과제 목표 =
"WWF: 8:41 -> 8:43"이 들어 있는 줄부터 "TNT: 1:23 -> 1:21"가 들어 있는 줄까지, 양 끝 줄을 포함해 그대로 옮겨 적으세요.

사용할 자료 =
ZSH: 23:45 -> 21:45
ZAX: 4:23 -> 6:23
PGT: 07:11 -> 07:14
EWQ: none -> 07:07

* * *

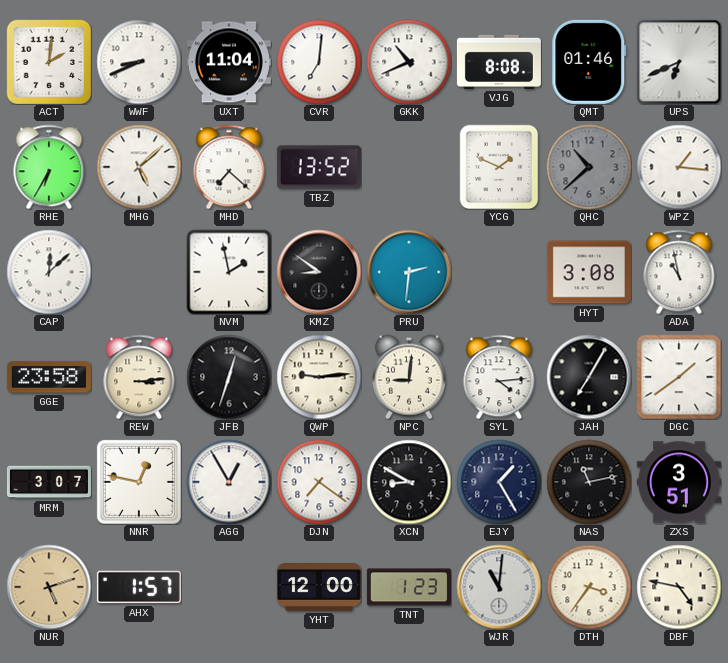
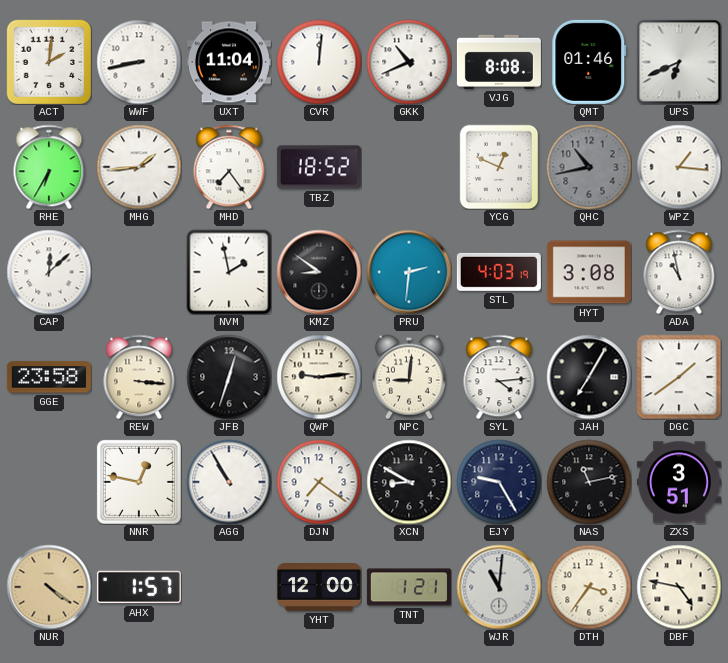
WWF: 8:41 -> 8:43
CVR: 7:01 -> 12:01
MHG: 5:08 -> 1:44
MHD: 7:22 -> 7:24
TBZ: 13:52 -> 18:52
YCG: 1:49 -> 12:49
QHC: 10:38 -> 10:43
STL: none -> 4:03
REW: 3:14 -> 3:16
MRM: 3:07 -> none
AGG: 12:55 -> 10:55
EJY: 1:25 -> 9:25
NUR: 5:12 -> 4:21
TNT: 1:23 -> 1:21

* * *

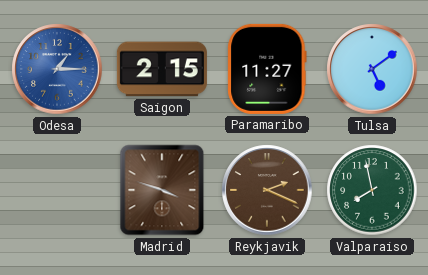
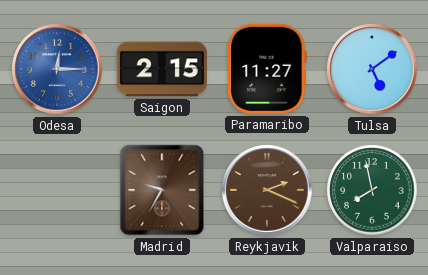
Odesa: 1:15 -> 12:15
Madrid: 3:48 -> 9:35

과제 답안 =
WWF: 8:41 -> 8:43
CVR: 7:01 -> 12:01
MHG: 5:08 -> 1:44
MHD: 7:22 -> 7:24
TBZ: 13:52 -> 18:52
YCG: 1:49 -> 12:49
QHC: 10:38 -> 10:43
STL: none -> 4:03
REW: 3:14 -> 3:16
MRM: 3:07 -> none
AGG: 12:55 -> 10:55
EJY: 1:25 -> 9:25
NUR: 5:12 -> 4:21
TNT: 1:23 -> 1:21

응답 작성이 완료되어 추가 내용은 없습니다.